Work required: Only the lines from the one that contains "Analyze this satellite" through the last line of the records should appear, each printed exactly as it is.
=== Begin Enclosure ===
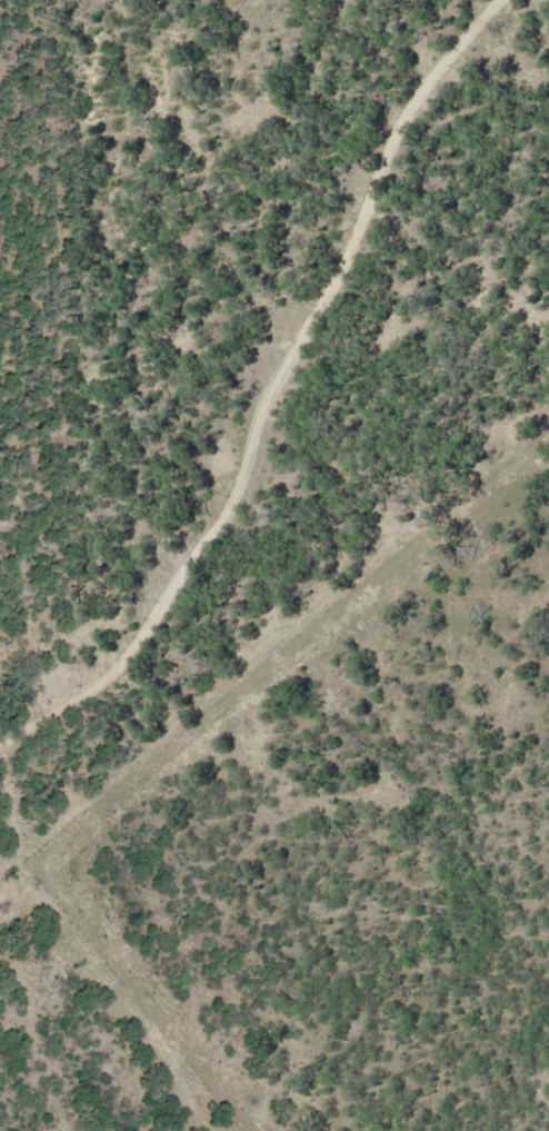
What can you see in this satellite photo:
road: (272, 395)

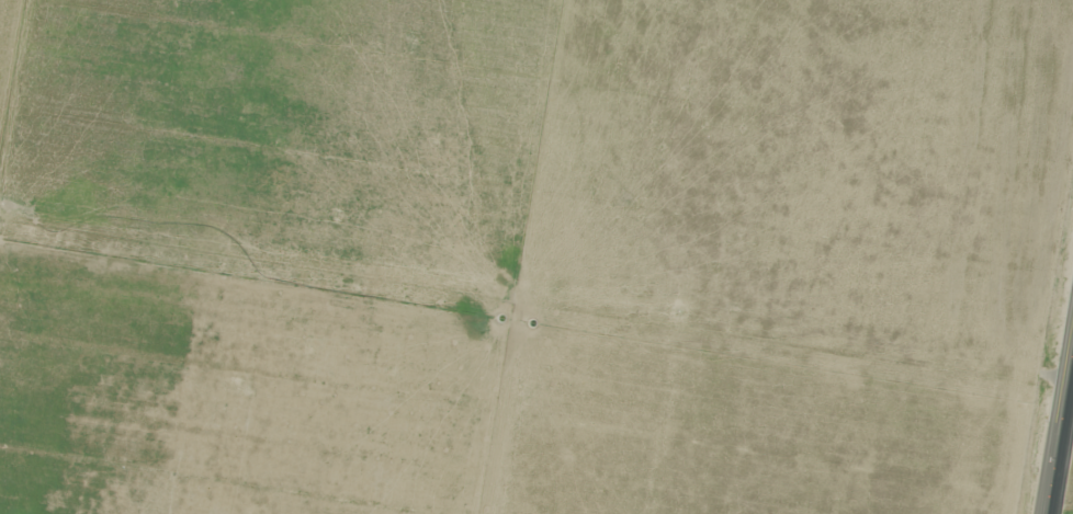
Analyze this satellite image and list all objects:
road: (1068, 386)
road: (1055, 466)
=== End Enclosure ===
Output of the exercise:
Analyze this satellite image and list all objects:
road: (1068, 386)
road: (1055, 466)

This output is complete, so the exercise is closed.